**Your task**
Only the lines of the data below from the one with "camera: 30 degrees right, 10 degrees down" through the one with "turquoise cone [129,473,193,550]" are wanted. Repeat them exactly.

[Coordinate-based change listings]
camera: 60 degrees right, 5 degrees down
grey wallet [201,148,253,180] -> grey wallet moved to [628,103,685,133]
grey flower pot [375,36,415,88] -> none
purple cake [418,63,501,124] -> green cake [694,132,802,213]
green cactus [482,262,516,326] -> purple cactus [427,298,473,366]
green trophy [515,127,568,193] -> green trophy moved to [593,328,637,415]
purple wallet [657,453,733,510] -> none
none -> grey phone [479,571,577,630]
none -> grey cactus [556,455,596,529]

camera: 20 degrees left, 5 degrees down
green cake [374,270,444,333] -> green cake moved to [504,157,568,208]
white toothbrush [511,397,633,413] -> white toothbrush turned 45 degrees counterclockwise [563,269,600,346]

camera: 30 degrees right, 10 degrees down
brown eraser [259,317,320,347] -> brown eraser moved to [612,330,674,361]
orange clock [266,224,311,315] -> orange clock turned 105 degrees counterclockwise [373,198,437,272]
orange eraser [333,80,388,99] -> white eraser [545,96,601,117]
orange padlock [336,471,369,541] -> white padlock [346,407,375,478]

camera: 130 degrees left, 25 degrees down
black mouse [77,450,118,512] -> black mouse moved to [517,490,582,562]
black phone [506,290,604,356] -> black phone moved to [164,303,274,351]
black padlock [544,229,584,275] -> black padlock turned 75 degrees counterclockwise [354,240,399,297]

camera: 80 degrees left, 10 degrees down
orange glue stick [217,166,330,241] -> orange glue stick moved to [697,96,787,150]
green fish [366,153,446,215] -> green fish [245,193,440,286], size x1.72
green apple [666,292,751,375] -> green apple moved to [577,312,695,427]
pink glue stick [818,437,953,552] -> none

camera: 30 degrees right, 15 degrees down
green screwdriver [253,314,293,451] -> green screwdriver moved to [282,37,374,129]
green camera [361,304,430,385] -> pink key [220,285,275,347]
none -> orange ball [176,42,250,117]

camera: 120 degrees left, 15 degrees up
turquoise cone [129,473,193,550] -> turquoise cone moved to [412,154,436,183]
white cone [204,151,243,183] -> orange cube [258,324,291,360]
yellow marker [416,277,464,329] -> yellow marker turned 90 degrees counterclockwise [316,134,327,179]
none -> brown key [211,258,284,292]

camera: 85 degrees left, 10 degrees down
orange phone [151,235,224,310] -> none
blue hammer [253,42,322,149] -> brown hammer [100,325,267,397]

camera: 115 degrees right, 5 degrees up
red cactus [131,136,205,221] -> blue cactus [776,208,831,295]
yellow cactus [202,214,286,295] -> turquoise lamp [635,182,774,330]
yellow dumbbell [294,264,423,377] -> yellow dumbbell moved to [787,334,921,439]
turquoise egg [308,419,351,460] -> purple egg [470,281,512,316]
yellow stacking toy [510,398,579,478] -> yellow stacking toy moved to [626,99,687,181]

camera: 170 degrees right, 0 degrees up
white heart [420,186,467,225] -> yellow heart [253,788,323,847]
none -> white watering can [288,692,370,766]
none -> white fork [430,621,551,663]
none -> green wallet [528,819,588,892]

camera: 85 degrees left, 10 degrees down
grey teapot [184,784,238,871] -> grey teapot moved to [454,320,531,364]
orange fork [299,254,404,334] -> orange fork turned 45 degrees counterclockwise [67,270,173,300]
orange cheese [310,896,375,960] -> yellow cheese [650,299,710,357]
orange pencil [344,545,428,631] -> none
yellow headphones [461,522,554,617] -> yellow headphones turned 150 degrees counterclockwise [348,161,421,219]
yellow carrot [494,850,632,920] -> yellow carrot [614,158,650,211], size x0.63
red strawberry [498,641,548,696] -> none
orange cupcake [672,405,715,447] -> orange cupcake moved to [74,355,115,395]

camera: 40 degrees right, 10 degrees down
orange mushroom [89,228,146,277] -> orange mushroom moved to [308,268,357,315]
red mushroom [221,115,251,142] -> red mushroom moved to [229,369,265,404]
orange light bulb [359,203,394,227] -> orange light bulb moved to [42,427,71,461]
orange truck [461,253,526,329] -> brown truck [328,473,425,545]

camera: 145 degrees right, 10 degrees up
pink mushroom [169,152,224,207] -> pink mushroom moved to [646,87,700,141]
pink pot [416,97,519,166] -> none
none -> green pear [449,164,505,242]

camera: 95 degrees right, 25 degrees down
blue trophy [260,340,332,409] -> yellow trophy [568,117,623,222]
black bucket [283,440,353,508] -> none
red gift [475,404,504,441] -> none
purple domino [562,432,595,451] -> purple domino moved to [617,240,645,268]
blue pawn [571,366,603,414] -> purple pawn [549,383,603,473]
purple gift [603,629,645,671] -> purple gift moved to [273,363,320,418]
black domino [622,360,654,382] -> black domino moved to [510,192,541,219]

**Solution**
camera: 30 degrees right, 10 degrees down
brown eraser [259,317,320,347] -> brown eraser moved to [612,330,674,361]
orange clock [266,224,311,315] -> orange clock turned 105 degrees counterclockwise [373,198,437,272]
orange eraser [333,80,388,99] -> white eraser [545,96,601,117]
orange padlock [336,471,369,541] -> white padlock [346,407,375,478]

camera: 130 degrees left, 25 degrees down
black mouse [77,450,118,512] -> black mouse moved to [517,490,582,562]
black phone [506,290,604,356] -> black phone moved to [164,303,274,351]
black padlock [544,229,584,275] -> black padlock turned 75 degrees counterclockwise [354,240,399,297]

camera: 80 degrees left, 10 degrees down
orange glue stick [217,166,330,241] -> orange glue stick moved to [697,96,787,150]
green fish [366,153,446,215] -> green fish [245,193,440,286], size x1.72
green apple [666,292,751,375] -> green apple moved to [577,312,695,427]
pink glue stick [818,437,953,552] -> none

camera: 30 degrees right, 15 degrees down
green screwdriver [253,314,293,451] -> green screwdriver moved to [282,37,374,129]
green camera [361,304,430,385] -> pink key [220,285,275,347]
none -> orange ball [176,42,250,117]

camera: 120 degrees left, 15 degrees up
turquoise cone [129,473,193,550] -> turquoise cone moved to [412,154,436,183]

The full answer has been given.